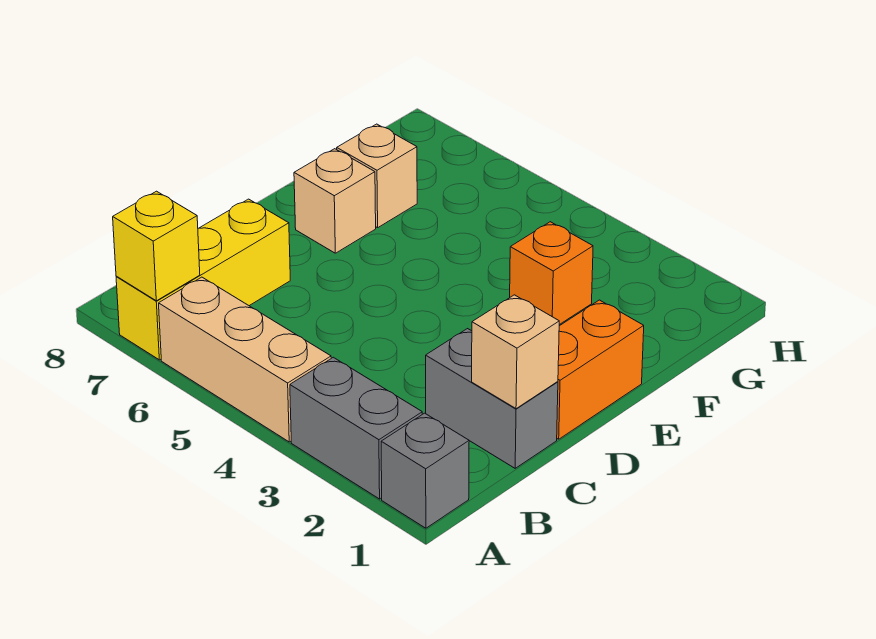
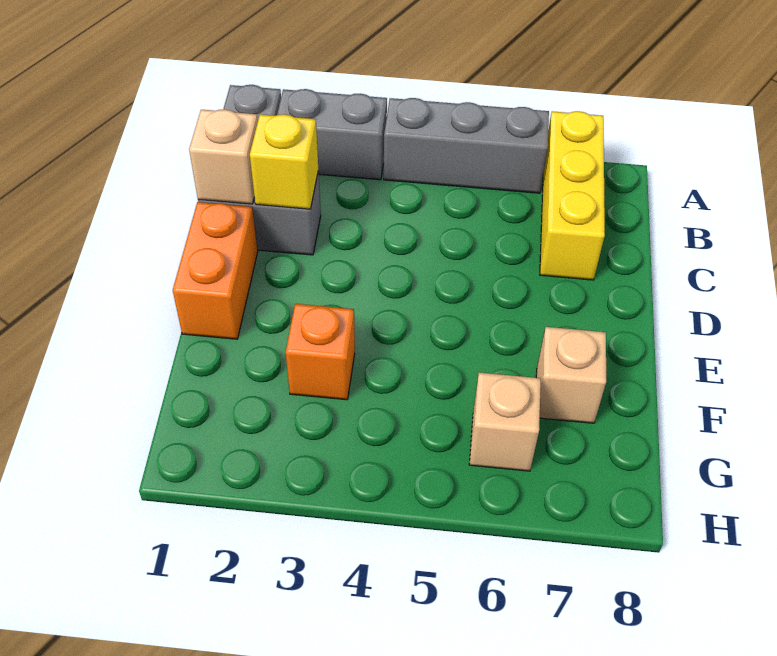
tan brick A4:A6 level 1 -> grey brick A4:A6 level 1
yellow brick A7 level 2 -> yellow brick C2 level 2
tan brick E7 level 1 -> tan brick G6 level 1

◆ **YOUR GOAL**
What is needed is an exact copy of the lines from the one containing "yellow brick A7" to the end of the data; please add nothing else.

◆ **OUTPUT OF THE EXERCISE**
yellow brick A7 level 2 -> yellow brick C2 level 2
tan brick E7 level 1 -> tan brick G6 level 1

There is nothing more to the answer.